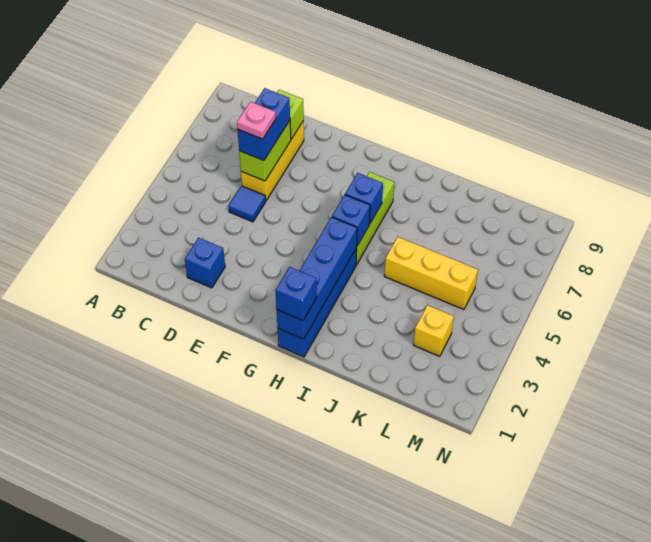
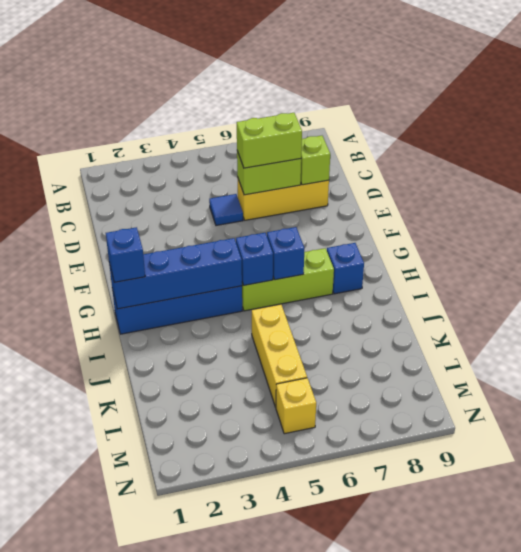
blue brick D2 level 1 -> blue brick H8 level 1
blue brick D6:D7 level 3 -> lime brick D6:D7 level 3
pink plate D6 level 4 -> none
yellow brick L3 level 1 -> yellow brick M5 level 1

→ Activity
Return the listing above word for word. Keep the images out.

→ Written answer
blue brick D2 level 1 -> blue brick H8 level 1
blue brick D6:D7 level 3 -> lime brick D6:D7 level 3
pink plate D6 level 4 -> none
yellow brick L3 level 1 -> yellow brick M5 level 1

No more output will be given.